Copy every line of the data below, character for character, with nothing left out or changed.

-- Begin Data excerpts --

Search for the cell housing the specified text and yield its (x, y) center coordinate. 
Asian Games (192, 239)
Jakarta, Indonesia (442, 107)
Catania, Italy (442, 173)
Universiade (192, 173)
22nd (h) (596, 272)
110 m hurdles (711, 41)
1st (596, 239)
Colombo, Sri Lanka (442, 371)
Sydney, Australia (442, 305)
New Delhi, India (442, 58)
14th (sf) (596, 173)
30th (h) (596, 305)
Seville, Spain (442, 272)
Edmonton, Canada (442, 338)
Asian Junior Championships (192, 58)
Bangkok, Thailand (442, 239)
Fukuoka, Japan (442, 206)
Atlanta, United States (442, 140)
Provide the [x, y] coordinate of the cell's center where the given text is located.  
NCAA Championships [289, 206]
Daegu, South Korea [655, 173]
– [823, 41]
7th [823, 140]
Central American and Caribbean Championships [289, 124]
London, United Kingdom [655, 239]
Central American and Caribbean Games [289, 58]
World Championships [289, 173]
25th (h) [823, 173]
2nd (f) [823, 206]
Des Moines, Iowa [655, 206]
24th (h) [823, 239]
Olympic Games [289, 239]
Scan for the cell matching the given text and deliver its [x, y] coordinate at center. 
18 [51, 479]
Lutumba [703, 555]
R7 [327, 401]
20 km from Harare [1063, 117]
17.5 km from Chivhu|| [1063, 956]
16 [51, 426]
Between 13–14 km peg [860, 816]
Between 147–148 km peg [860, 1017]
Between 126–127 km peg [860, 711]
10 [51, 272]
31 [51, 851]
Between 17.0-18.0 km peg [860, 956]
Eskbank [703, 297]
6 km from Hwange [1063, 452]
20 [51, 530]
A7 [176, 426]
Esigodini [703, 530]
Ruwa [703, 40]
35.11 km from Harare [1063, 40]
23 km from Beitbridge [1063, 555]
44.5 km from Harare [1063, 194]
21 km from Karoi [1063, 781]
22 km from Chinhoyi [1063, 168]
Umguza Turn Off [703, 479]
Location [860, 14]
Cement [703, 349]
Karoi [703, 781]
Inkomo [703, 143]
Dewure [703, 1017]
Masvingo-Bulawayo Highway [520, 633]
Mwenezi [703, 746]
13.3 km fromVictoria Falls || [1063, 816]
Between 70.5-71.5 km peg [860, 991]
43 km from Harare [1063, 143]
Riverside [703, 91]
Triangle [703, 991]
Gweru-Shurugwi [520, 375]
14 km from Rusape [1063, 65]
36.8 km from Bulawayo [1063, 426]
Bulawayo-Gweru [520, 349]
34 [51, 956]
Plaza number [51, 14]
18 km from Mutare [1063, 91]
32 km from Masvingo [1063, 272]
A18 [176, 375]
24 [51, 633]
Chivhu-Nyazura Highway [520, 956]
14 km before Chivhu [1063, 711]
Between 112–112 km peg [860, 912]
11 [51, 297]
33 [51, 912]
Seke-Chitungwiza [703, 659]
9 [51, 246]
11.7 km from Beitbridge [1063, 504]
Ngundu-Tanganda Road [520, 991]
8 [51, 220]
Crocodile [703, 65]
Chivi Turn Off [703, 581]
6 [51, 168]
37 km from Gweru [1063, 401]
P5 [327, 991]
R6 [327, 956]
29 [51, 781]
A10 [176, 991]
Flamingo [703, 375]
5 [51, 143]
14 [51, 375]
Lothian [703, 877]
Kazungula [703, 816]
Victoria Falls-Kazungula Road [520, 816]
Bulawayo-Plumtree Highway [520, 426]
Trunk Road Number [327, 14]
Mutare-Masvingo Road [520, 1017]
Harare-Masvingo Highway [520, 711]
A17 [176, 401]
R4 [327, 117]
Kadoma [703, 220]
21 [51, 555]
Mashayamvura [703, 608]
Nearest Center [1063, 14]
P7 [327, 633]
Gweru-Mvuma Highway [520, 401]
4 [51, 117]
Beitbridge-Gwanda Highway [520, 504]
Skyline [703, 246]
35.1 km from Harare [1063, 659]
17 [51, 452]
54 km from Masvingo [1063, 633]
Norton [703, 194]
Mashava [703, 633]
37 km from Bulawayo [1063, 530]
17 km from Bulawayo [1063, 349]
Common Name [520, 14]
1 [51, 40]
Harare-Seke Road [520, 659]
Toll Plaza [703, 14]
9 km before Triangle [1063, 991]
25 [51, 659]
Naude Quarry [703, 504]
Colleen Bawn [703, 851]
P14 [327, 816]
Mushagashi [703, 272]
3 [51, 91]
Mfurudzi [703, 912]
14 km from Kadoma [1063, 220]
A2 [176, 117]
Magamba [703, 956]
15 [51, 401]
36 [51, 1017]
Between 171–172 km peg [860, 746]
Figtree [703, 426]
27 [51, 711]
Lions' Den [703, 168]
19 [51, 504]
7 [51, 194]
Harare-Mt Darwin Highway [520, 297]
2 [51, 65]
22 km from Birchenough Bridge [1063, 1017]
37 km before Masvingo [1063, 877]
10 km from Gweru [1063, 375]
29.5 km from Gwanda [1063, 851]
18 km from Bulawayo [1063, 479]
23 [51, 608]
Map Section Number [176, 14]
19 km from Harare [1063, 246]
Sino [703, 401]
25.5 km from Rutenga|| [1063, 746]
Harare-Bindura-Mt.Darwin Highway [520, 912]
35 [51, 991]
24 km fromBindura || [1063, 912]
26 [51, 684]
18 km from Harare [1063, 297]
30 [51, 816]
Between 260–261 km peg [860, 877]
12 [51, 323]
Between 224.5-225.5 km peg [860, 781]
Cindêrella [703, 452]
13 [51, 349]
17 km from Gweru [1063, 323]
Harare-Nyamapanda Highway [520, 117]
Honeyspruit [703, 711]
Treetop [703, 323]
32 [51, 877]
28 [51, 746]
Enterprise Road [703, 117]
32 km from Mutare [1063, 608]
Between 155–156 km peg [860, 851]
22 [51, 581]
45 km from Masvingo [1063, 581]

-- End Data excerpts --

Answer —
Search for the cell housing the specified text and yield its (x, y) center coordinate. 
Asian Games (192, 239)
Jakarta, Indonesia (442, 107)
Catania, Italy (442, 173)
Universiade (192, 173)
22nd (h) (596, 272)
110 m hurdles (711, 41)
1st (596, 239)
Colombo, Sri Lanka (442, 371)
Sydney, Australia (442, 305)
New Delhi, India (442, 58)
14th (sf) (596, 173)
30th (h) (596, 305)
Seville, Spain (442, 272)
Edmonton, Canada (442, 338)
Asian Junior Championships (192, 58)
Bangkok, Thailand (442, 239)
Fukuoka, Japan (442, 206)
Atlanta, United States (442, 140)
Provide the [x, y] coordinate of the cell's center where the given text is located.  
NCAA Championships [289, 206]
Daegu, South Korea [655, 173]
– [823, 41]
7th [823, 140]
Central American and Caribbean Championships [289, 124]
London, United Kingdom [655, 239]
Central American and Caribbean Games [289, 58]
World Championships [289, 173]
25th (h) [823, 173]
2nd (f) [823, 206]
Des Moines, Iowa [655, 206]
24th (h) [823, 239]
Olympic Games [289, 239]
Scan for the cell matching the given text and deliver its [x, y] coordinate at center. 
18 [51, 479]
Lutumba [703, 555]
R7 [327, 401]
20 km from Harare [1063, 117]
17.5 km from Chivhu|| [1063, 956]
16 [51, 426]
Between 13–14 km peg [860, 816]
Between 147–148 km peg [860, 1017]
Between 126–127 km peg [860, 711]
10 [51, 272]
31 [51, 851]
Between 17.0-18.0 km peg [860, 956]
Eskbank [703, 297]
6 km from Hwange [1063, 452]
20 [51, 530]
A7 [176, 426]
Esigodini [703, 530]
Ruwa [703, 40]
35.11 km from Harare [1063, 40]
23 km from Beitbridge [1063, 555]
44.5 km from Harare [1063, 194]
21 km from Karoi [1063, 781]
22 km from Chinhoyi [1063, 168]
Umguza Turn Off [703, 479]
Location [860, 14]
Cement [703, 349]
Karoi [703, 781]
Inkomo [703, 143]
Dewure [703, 1017]
Masvingo-Bulawayo Highway [520, 633]
Mwenezi [703, 746]
13.3 km fromVictoria Falls || [1063, 816]
Between 70.5-71.5 km peg [860, 991]
43 km from Harare [1063, 143]
Riverside [703, 91]
Triangle [703, 991]
Gweru-Shurugwi [520, 375]
14 km from Rusape [1063, 65]
36.8 km from Bulawayo [1063, 426]
Bulawayo-Gweru [520, 349]
34 [51, 956]
Plaza number [51, 14]
18 km from Mutare [1063, 91]
32 km from Masvingo [1063, 272]
A18 [176, 375]
24 [51, 633]
Chivhu-Nyazura Highway [520, 956]
14 km before Chivhu [1063, 711]
Between 112–112 km peg [860, 912]
11 [51, 297]
33 [51, 912]
Seke-Chitungwiza [703, 659]
9 [51, 246]
11.7 km from Beitbridge [1063, 504]
Ngundu-Tanganda Road [520, 991]
8 [51, 220]
Crocodile [703, 65]
Chivi Turn Off [703, 581]
6 [51, 168]
37 km from Gweru [1063, 401]
P5 [327, 991]
R6 [327, 956]
29 [51, 781]
A10 [176, 991]
Flamingo [703, 375]
5 [51, 143]
14 [51, 375]
Lothian [703, 877]
Kazungula [703, 816]
Victoria Falls-Kazungula Road [520, 816]
Bulawayo-Plumtree Highway [520, 426]
Trunk Road Number [327, 14]
Mutare-Masvingo Road [520, 1017]
Harare-Masvingo Highway [520, 711]
A17 [176, 401]
R4 [327, 117]
Kadoma [703, 220]
21 [51, 555]
Mashayamvura [703, 608]
Nearest Center [1063, 14]
P7 [327, 633]
Gweru-Mvuma Highway [520, 401]
4 [51, 117]
Beitbridge-Gwanda Highway [520, 504]
Skyline [703, 246]
35.1 km from Harare [1063, 659]
17 [51, 452]
54 km from Masvingo [1063, 633]
Norton [703, 194]
Mashava [703, 633]
37 km from Bulawayo [1063, 530]
17 km from Bulawayo [1063, 349]
Common Name [520, 14]
1 [51, 40]
Harare-Seke Road [520, 659]
Toll Plaza [703, 14]
9 km before Triangle [1063, 991]
25 [51, 659]
Naude Quarry [703, 504]
Colleen Bawn [703, 851]
P14 [327, 816]
Mushagashi [703, 272]
3 [51, 91]
Mfurudzi [703, 912]
14 km from Kadoma [1063, 220]
A2 [176, 117]
Magamba [703, 956]
15 [51, 401]
36 [51, 1017]
Between 171–172 km peg [860, 746]
Figtree [703, 426]
27 [51, 711]
Lions' Den [703, 168]
19 [51, 504]
7 [51, 194]
Harare-Mt Darwin Highway [520, 297]
2 [51, 65]
22 km from Birchenough Bridge [1063, 1017]
37 km before Masvingo [1063, 877]
10 km from Gweru [1063, 375]
29.5 km from Gwanda [1063, 851]
18 km from Bulawayo [1063, 479]
23 [51, 608]
Map Section Number [176, 14]
19 km from Harare [1063, 246]
Sino [703, 401]
25.5 km from Rutenga|| [1063, 746]
Harare-Bindura-Mt.Darwin Highway [520, 912]
35 [51, 991]
24 km fromBindura || [1063, 912]
26 [51, 684]
18 km from Harare [1063, 297]
30 [51, 816]
Between 260–261 km peg [860, 877]
12 [51, 323]
Between 224.5-225.5 km peg [860, 781]
Cindêrella [703, 452]
13 [51, 349]
17 km from Gweru [1063, 323]
Harare-Nyamapanda Highway [520, 117]
Honeyspruit [703, 711]
Treetop [703, 323]
32 [51, 877]
28 [51, 746]
Enterprise Road [703, 117]
32 km from Mutare [1063, 608]
Between 155–156 km peg [860, 851]
22 [51, 581]
45 km from Masvingo [1063, 581]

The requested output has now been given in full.